Problem statement:
With the pictures left aside, write out the entries that follow exactly.

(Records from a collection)
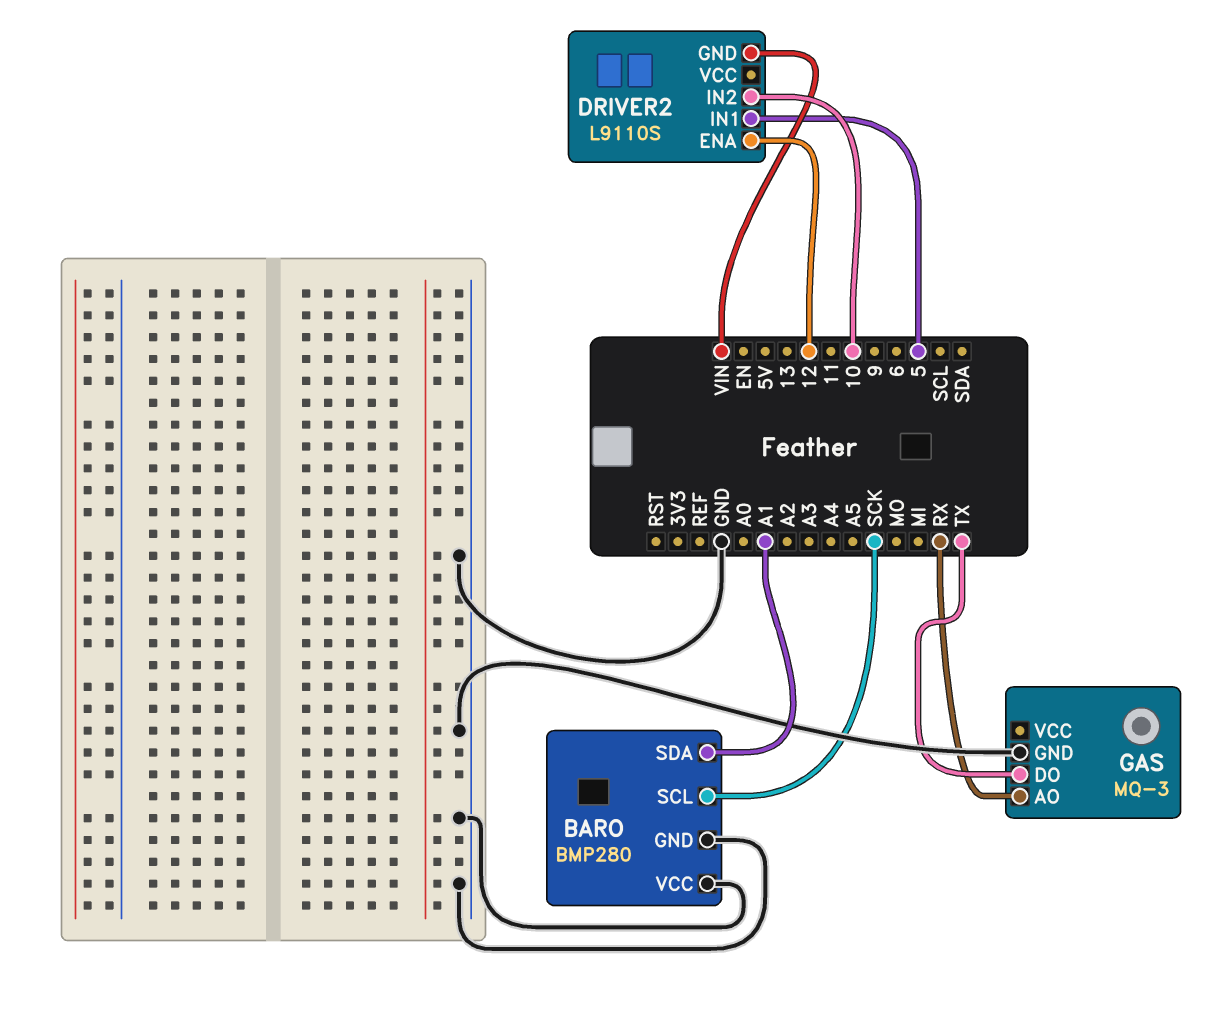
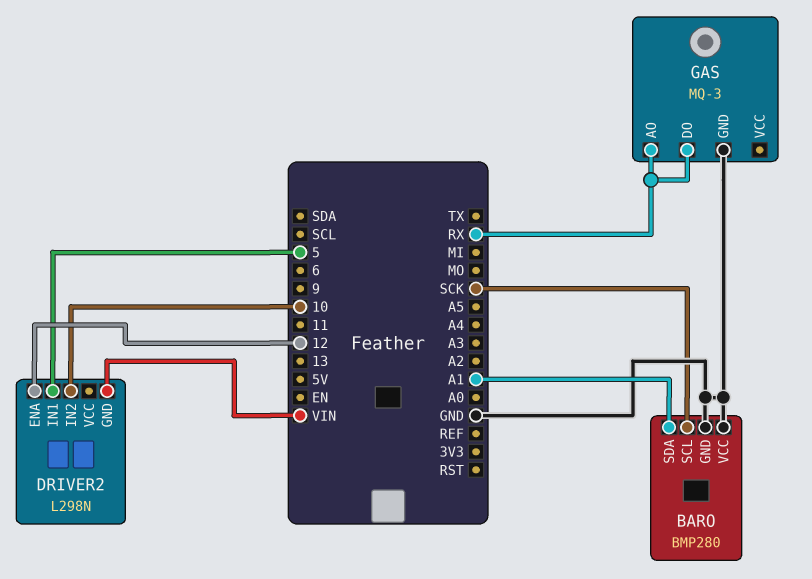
DRIVER2: L9110S -> L298N
GAS pin DO: TX -> RX

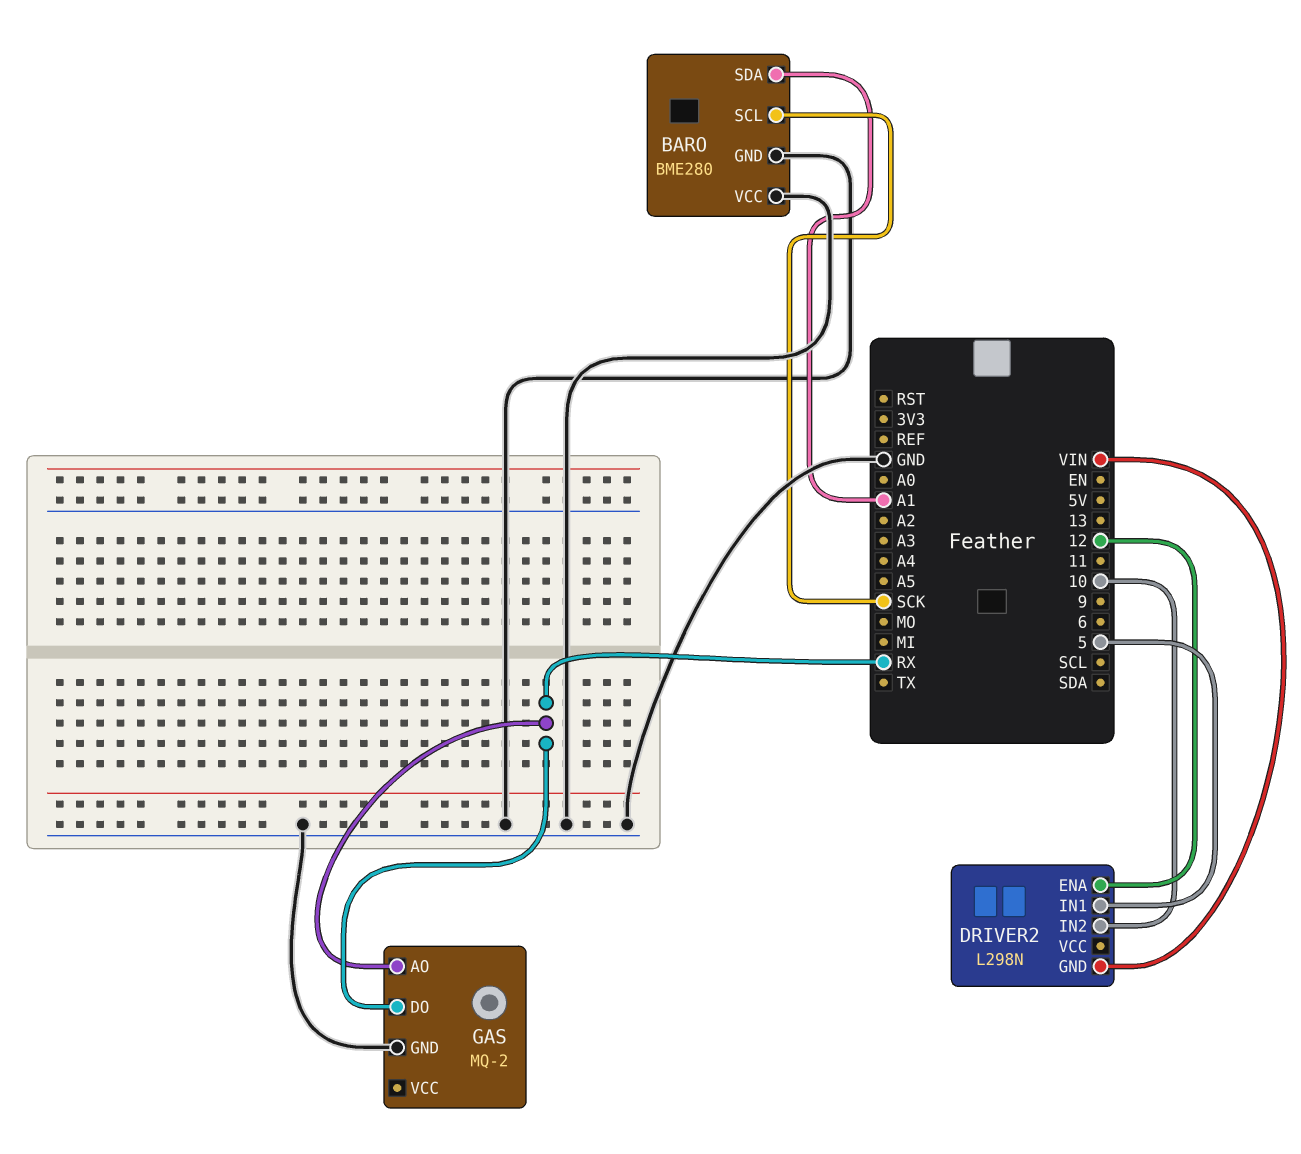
BARO: BMP280 -> BME280
GAS: MQ-3 -> MQ-2

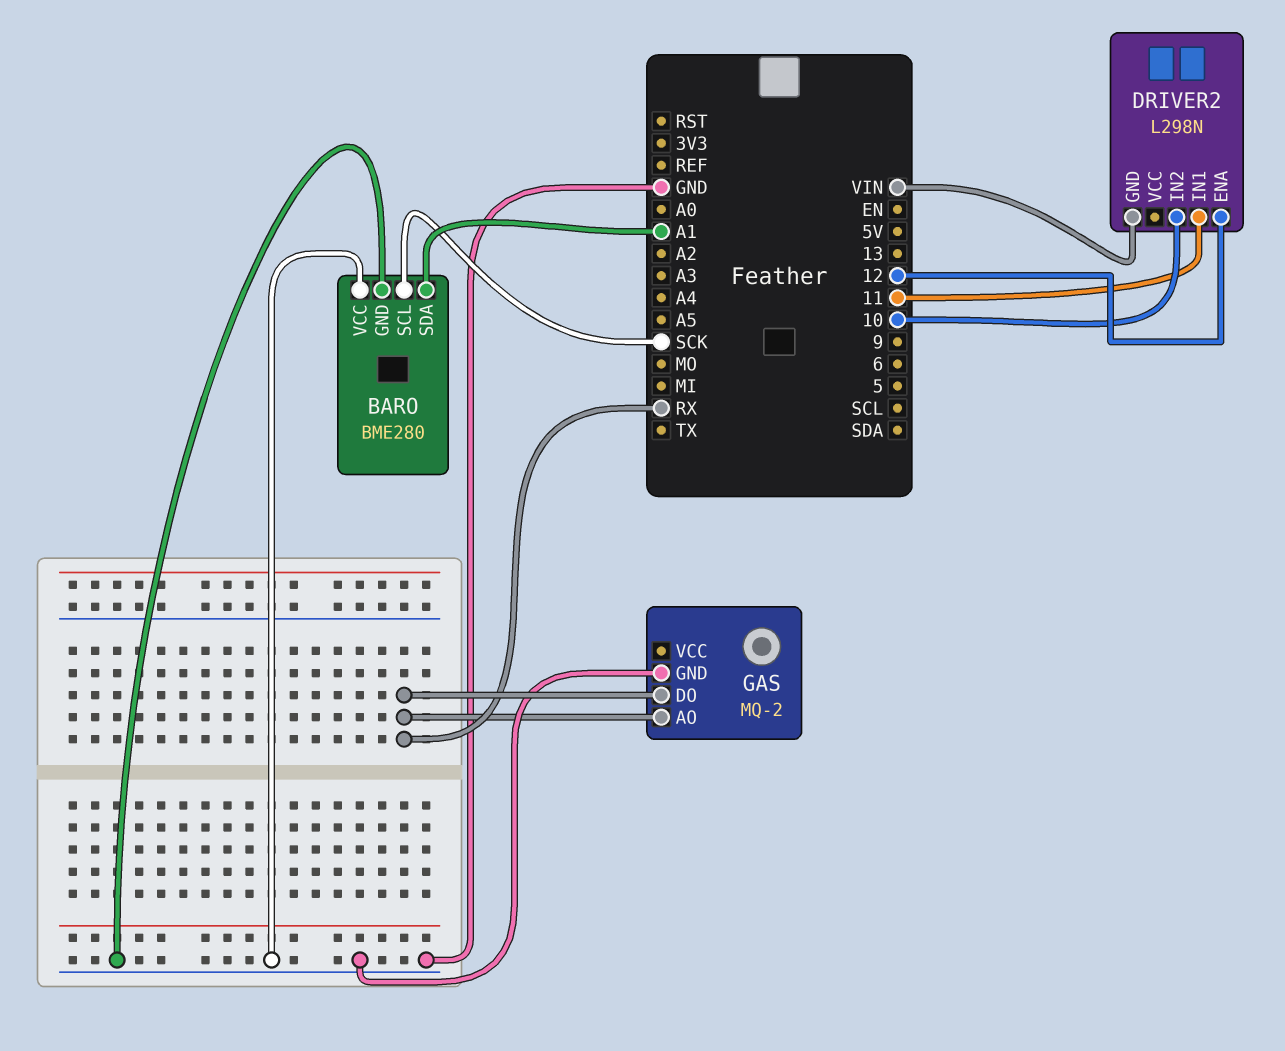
DRIVER2 pin IN1: 5 -> 11

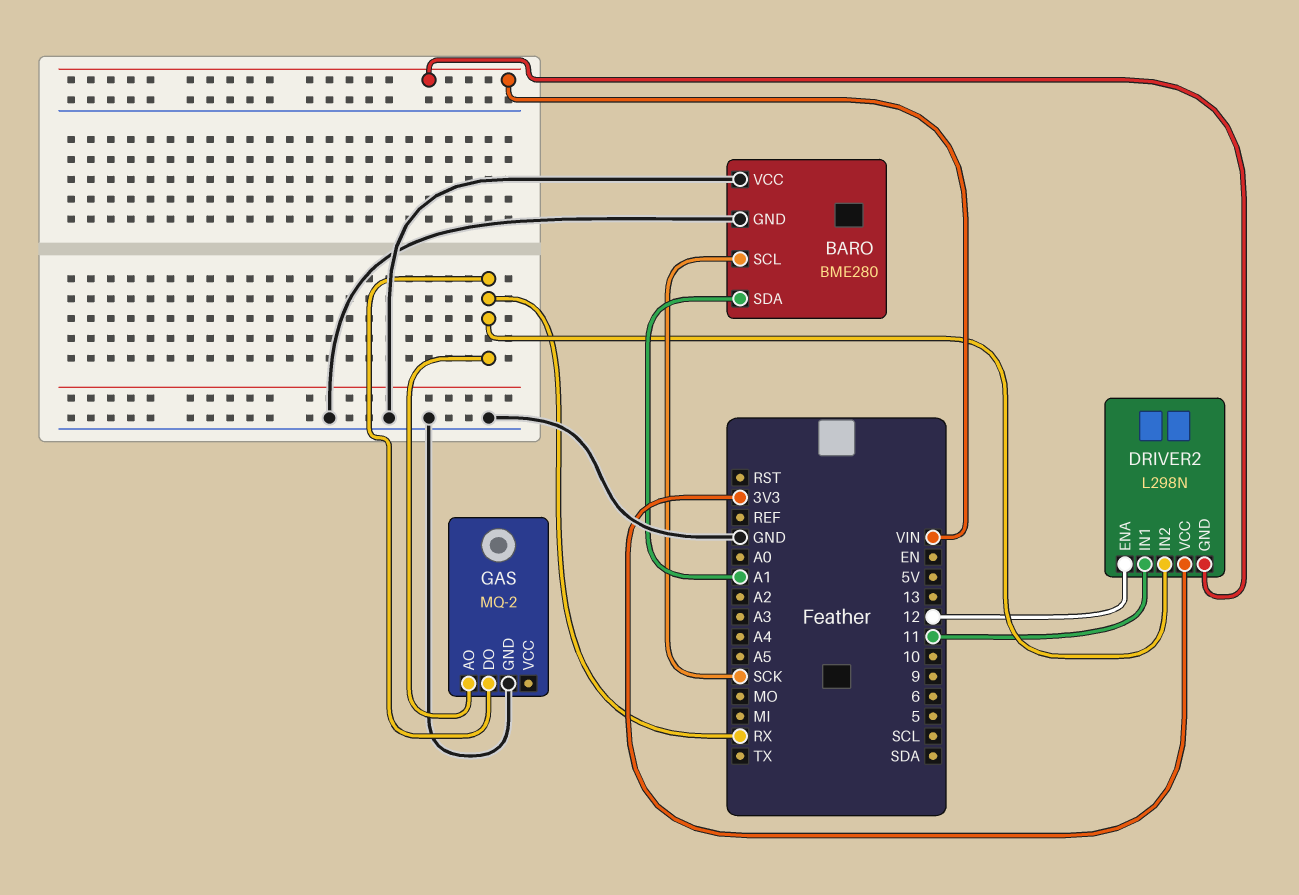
DRIVER2 pin IN2: 10 -> RX
DRIVER2 pin VCC: none -> 3V3

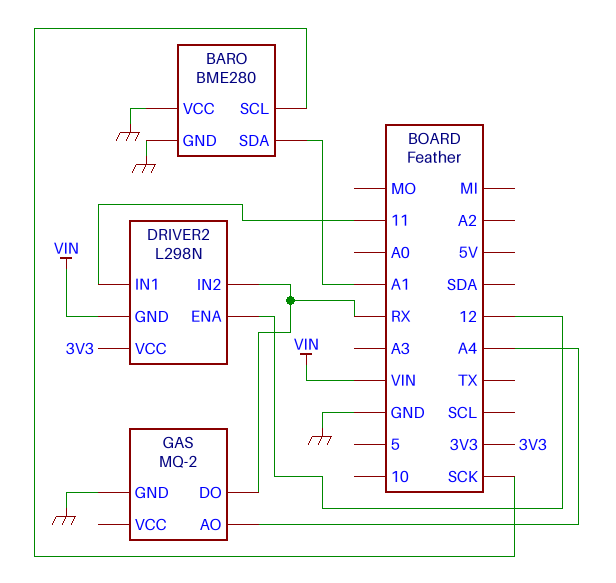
GAS pin AO: RX -> A4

Worked solution:
DRIVER2: L9110S -> L298N
GAS pin DO: TX -> RX

BARO: BMP280 -> BME280
GAS: MQ-3 -> MQ-2

DRIVER2 pin IN1: 5 -> 11

DRIVER2 pin IN2: 10 -> RX
DRIVER2 pin VCC: none -> 3V3

GAS pin AO: RX -> A4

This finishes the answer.